# Entries taken from a collection

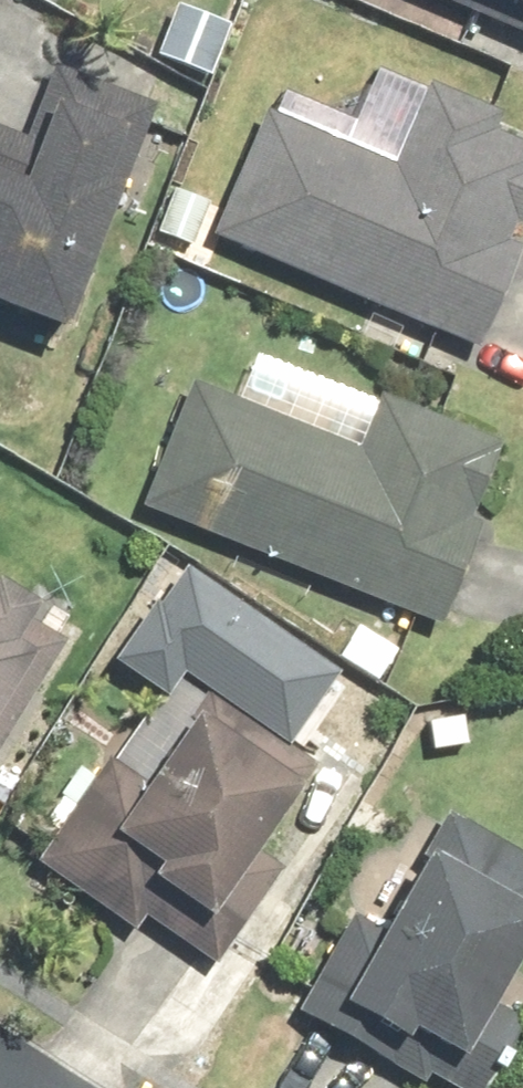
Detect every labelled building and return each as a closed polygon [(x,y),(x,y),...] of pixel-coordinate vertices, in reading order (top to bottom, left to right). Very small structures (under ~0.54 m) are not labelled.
[(522,36),(522,0),(440,0),(522,36)] [(233,32),(174,9),(154,60),(213,83),(233,32)] [(68,338),(155,107),(54,69),(28,139),(0,129),(0,313),(68,338)] [(212,237),(479,351),(522,250),(509,244),(522,212),(522,146),(493,133),(500,117),(428,86),(393,165),(266,111),(212,237)] [(189,386),(141,512),(440,625),(479,523),(471,520),(498,449),(376,402),(358,450),(189,386)] [(179,555),(114,646),(165,682),(179,663),(281,736),(333,664),(179,555)] [(66,644),(29,621),(36,611),(0,589),(0,749),(66,644)] [(104,757),(35,866),(139,931),(145,922),(218,968),(281,868),(259,853),(316,768),(206,697),(150,786),(104,757)] [(522,956),(522,855),(451,815),(384,935),(356,920),(306,1009),(448,1087),(488,1087),(522,1026),(522,1024),(494,1008),(522,956)]
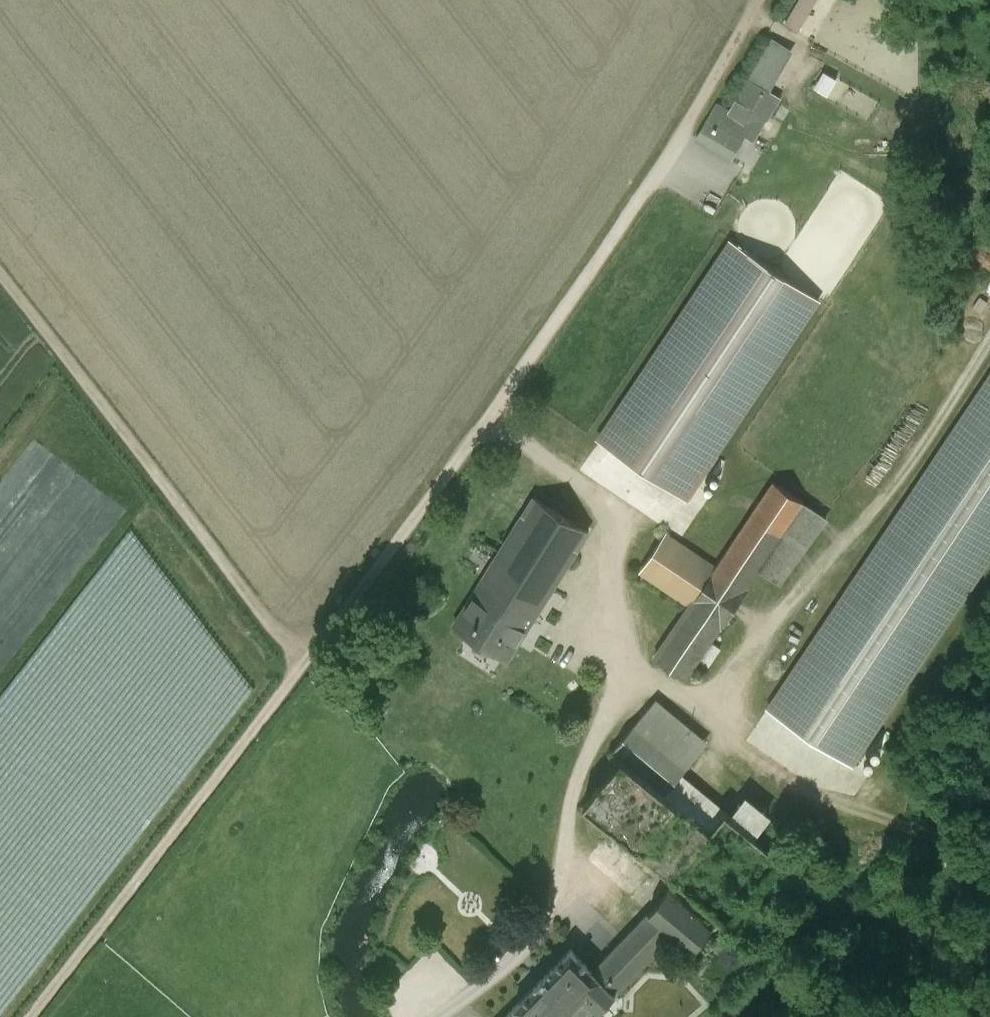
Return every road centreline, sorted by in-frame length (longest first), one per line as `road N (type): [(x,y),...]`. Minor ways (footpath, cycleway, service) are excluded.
road 1 (track): [(759,0),(658,170),(503,402),(33,1016)]
road 2 (track): [(0,272),(303,669)]
road 3 (track): [(693,708),(989,349)]
road 4 (track): [(989,857),(821,802),(616,651)]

# TASK INSTRUCTIONS
Keep the pictures out and transcribe the entries exactly.

# ANSWER TO THIS PROBLEM
Detect every labelled building and return each as a closed polygon [(x,y),(x,y),...] of pixel-coordinate vertices, in reading order (top to bottom, left to right). Very small structures (under ~0.54 m) are not labelled.
[(522,36),(522,0),(440,0),(522,36)] [(233,32),(174,9),(154,60),(213,83),(233,32)] [(68,338),(155,107),(54,69),(28,139),(0,129),(0,313),(68,338)] [(212,237),(479,351),(522,250),(509,244),(522,212),(522,146),(493,133),(500,117),(428,86),(393,165),(266,111),(212,237)] [(189,386),(141,512),(440,625),(479,523),(471,520),(498,449),(376,402),(358,450),(189,386)] [(179,555),(114,646),(165,682),(179,663),(281,736),(333,664),(179,555)] [(66,644),(29,621),(36,611),(0,589),(0,749),(66,644)] [(104,757),(35,866),(139,931),(145,922),(218,968),(281,868),(259,853),(316,768),(206,697),(150,786),(104,757)] [(522,956),(522,855),(451,815),(384,935),(356,920),(306,1009),(448,1087),(488,1087),(522,1026),(522,1024),(494,1008),(522,956)]
Return every road centreline, sorted by in-frame length (longest first), one per line as `road N (type): [(x,y),...]`. Minor ways (footpath, cycleway, service) are excluded.
road 1 (track): [(759,0),(658,170),(503,402),(33,1016)]
road 2 (track): [(0,272),(303,669)]
road 3 (track): [(693,708),(989,349)]
road 4 (track): [(989,857),(821,802),(616,651)]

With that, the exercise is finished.